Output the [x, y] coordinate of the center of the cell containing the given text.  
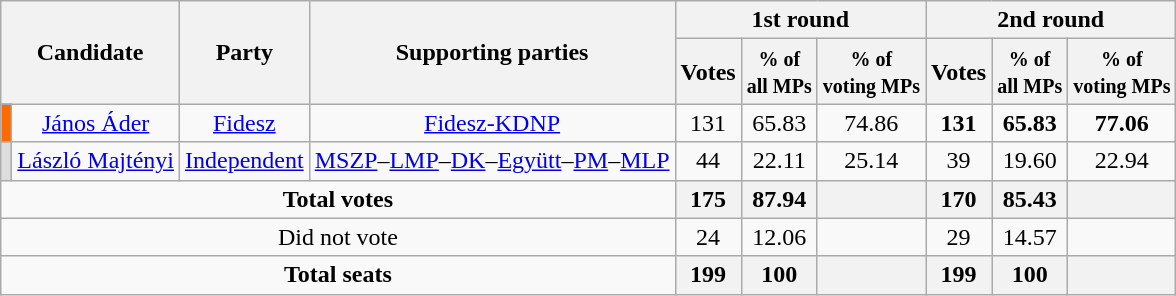
44 [708, 161]
Fidesz [245, 123]
22.94 [1122, 161]
János Áder [96, 123]
Did not vote [338, 237]
87.94 [779, 199]
Candidate [90, 52]
77.06 [1122, 123]
Independent [245, 161]
25.14 [871, 161]
Party [245, 52]
22.11 [779, 161]
Total seats [338, 275]
14.57 [1030, 237]
Supporting parties [492, 52]
19.60 [1030, 161]
74.86 [871, 123]
Total votes [338, 199]
12.06 [779, 237]
24 [708, 237]
170 [959, 199]
László Majtényi [96, 161]
1st round [800, 20]
2nd round [1051, 20]
85.43 [1030, 199]
Fidesz-KDNP [492, 123]
39 [959, 161]
29 [959, 237]
MSZP–LMP–DK–Együtt–PM–MLP [492, 161]
175 [708, 199]
Output the [X, Y] coordinate of the center of the cell containing the given text.  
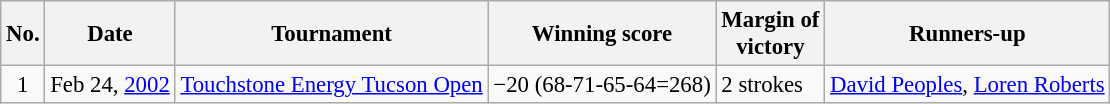
David Peoples, Loren Roberts [968, 85]
2 strokes [770, 85]
Runners-up [968, 34]
No. [23, 34]
Tournament [332, 34]
Margin ofvictory [770, 34]
Winning score [602, 34]
Date [110, 34]
Touchstone Energy Tucson Open [332, 85]
−20 (68-71-65-64=268) [602, 85]
1 [23, 85]
Feb 24, 2002 [110, 85]
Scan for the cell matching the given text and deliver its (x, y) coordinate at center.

-=-=-=-=-

▶ _WHAT TO PRODUCE_: Count the lines in the listing above that contain the word "coordinate" and give only that number.

▶ _EXERCISE ANSWER_: 3